> _INSTRUCTIONS TO FOLLOW_:
In the entries below, find each line with the word "left" and return it.

> _DATA SUPPLIED_:
- - - - -

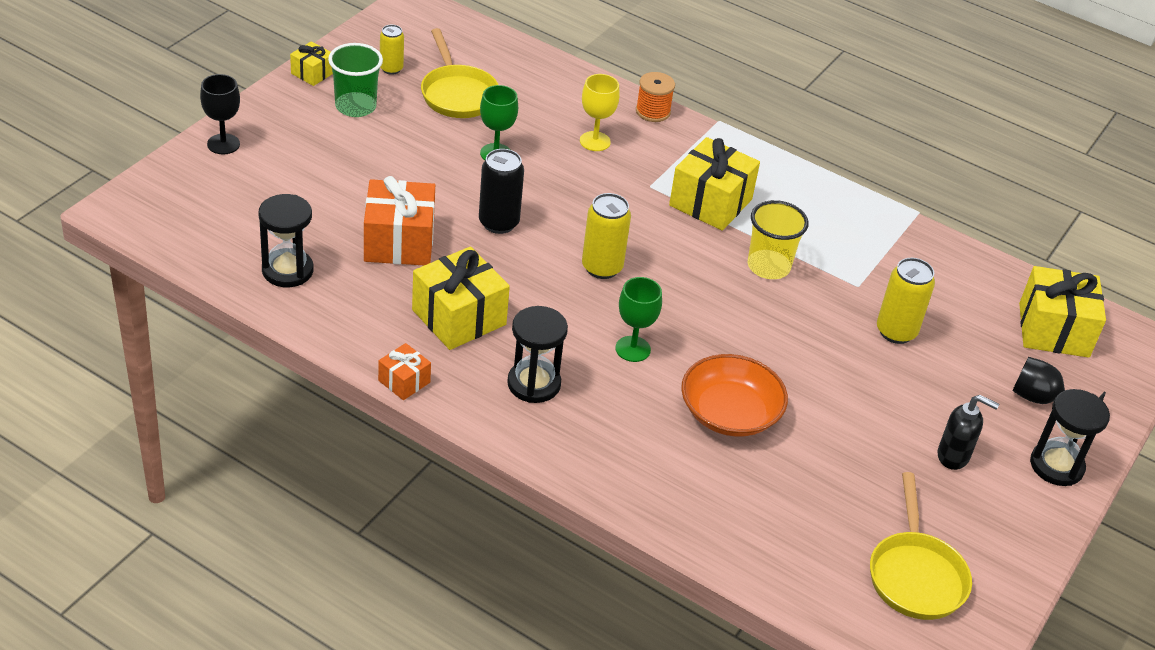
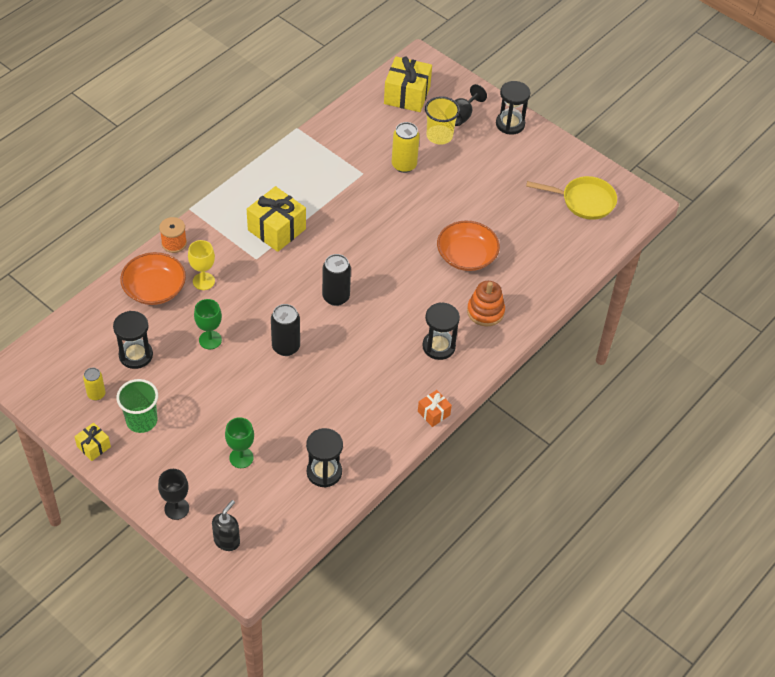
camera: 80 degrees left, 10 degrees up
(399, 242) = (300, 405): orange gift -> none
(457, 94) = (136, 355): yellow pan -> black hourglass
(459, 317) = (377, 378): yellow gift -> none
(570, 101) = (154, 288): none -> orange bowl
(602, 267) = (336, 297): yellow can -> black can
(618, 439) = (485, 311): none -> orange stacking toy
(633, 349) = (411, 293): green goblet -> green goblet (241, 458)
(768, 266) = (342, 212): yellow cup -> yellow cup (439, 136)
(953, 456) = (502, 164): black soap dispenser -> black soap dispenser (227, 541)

- - - - -

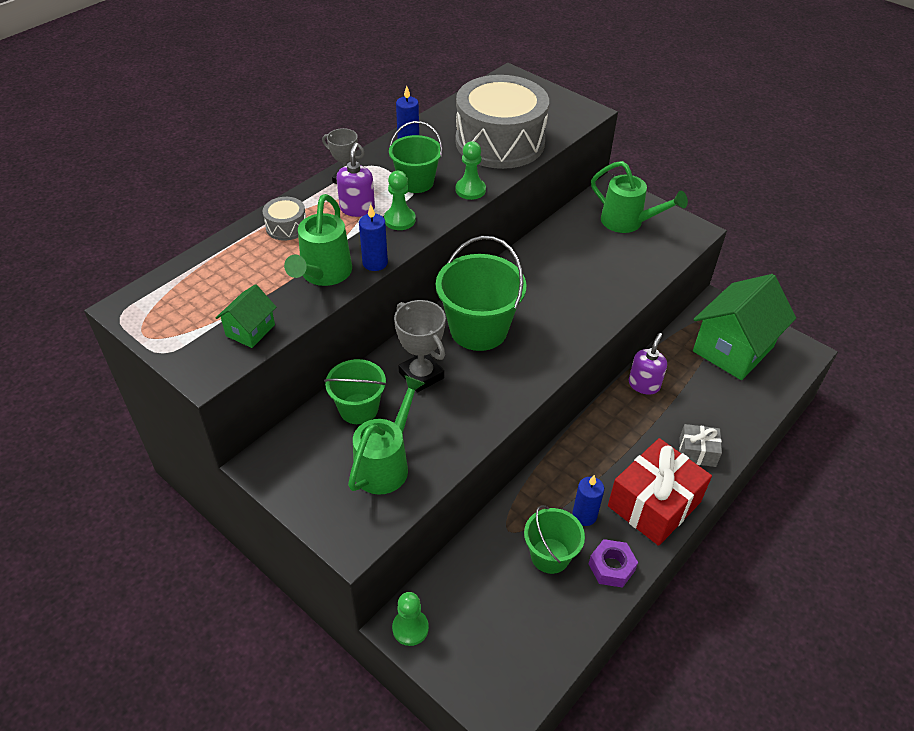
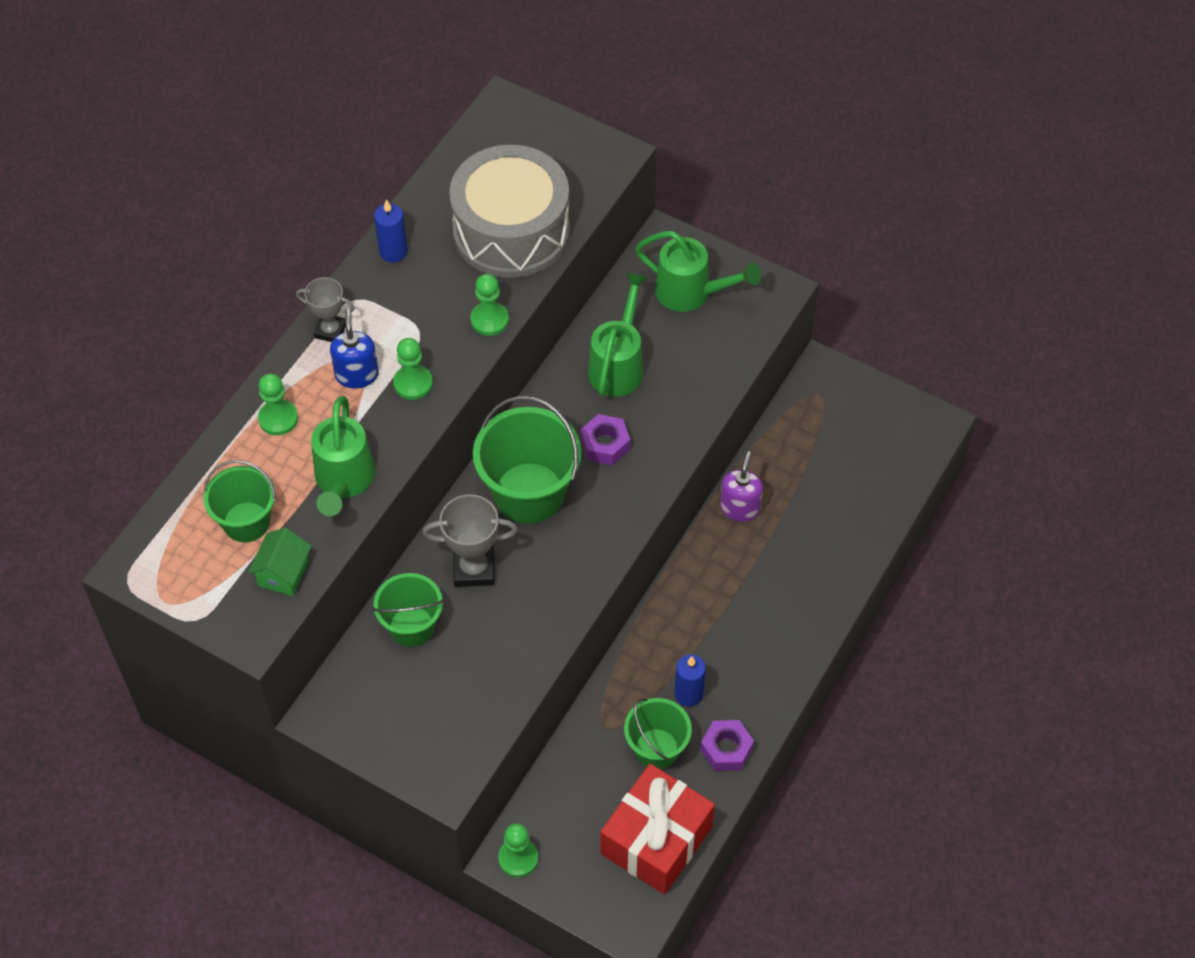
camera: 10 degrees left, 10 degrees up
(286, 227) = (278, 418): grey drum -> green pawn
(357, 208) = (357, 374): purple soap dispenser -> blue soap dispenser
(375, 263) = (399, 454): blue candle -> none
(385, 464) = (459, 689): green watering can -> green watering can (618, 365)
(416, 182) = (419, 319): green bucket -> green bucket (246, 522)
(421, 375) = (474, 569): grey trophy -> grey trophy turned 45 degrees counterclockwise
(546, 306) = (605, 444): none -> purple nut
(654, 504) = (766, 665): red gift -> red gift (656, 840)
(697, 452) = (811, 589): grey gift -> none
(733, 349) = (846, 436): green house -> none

- - - - -

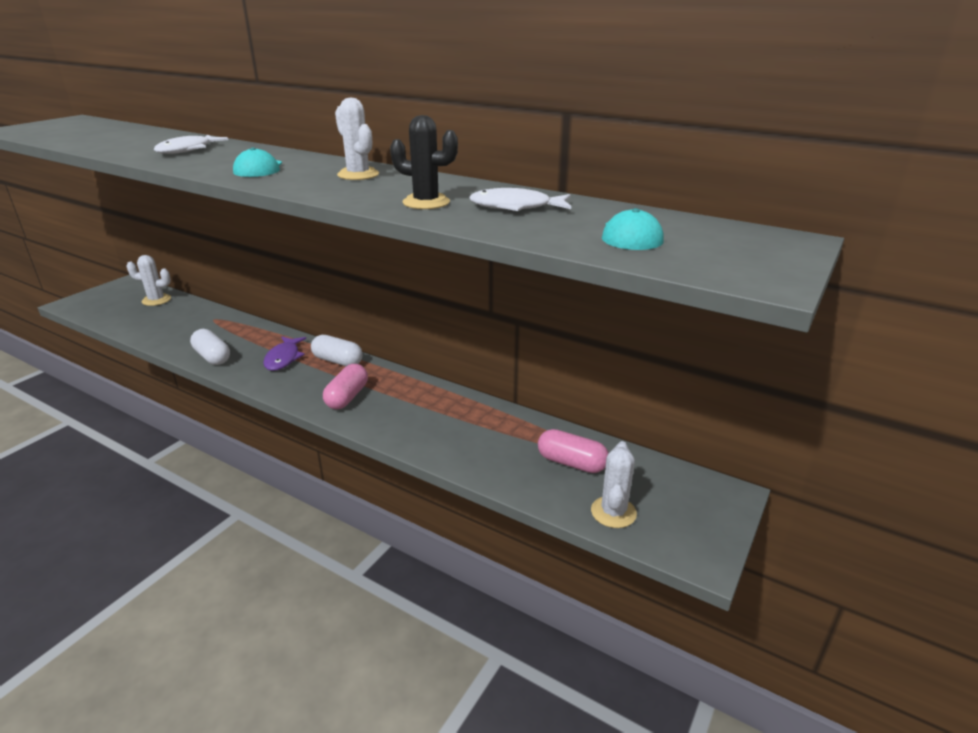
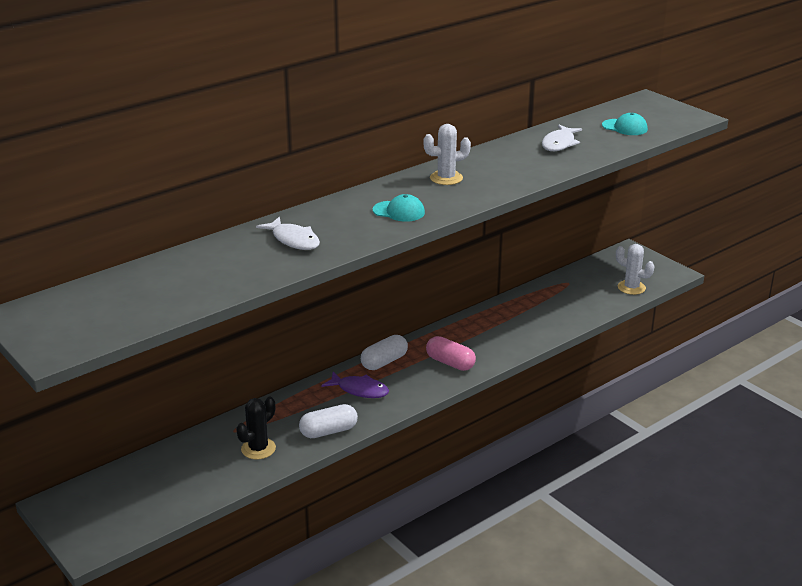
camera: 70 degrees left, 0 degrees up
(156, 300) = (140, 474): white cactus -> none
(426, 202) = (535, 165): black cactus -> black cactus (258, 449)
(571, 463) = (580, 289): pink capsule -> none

- - - - -

> _SOLUTION FOR THIS TASK_:
camera: 80 degrees left, 10 degrees up
camera: 10 degrees left, 10 degrees up
camera: 70 degrees left, 0 degrees up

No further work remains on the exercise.